DATASET EXTRACT
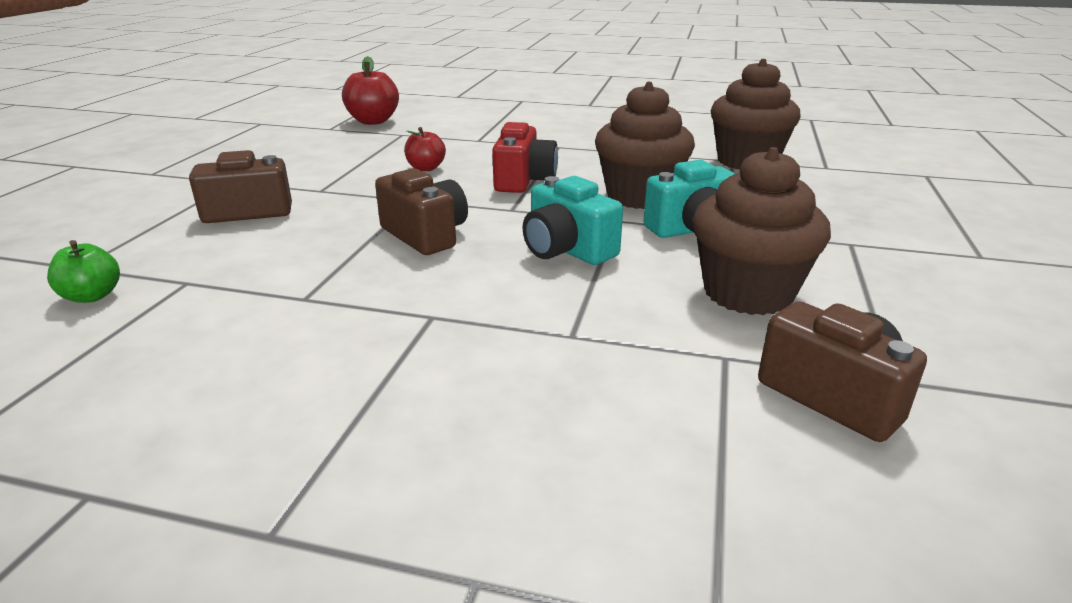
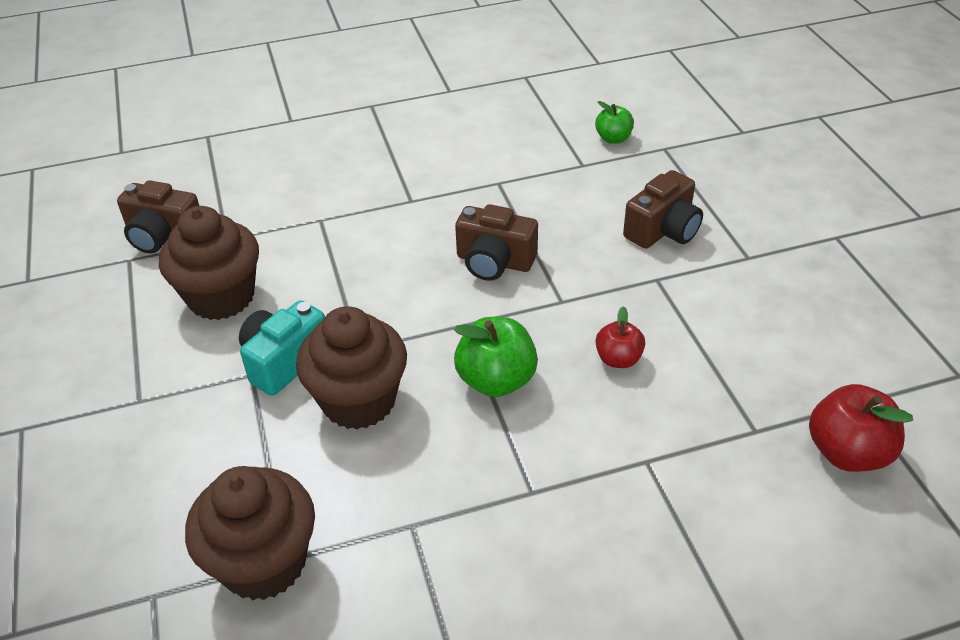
camera: 150 degrees right, 15 degrees up
(523, 180) = (496, 380): red camera -> green apple
(567, 250) = (374, 290): turquoise camera -> none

TASK TO COMPLETE
All of the data is to be returned exactly, with no pictures included.

RESULT FOR THIS TASK
camera: 150 degrees right, 15 degrees up
(523, 180) = (496, 380): red camera -> green apple
(567, 250) = (374, 290): turquoise camera -> none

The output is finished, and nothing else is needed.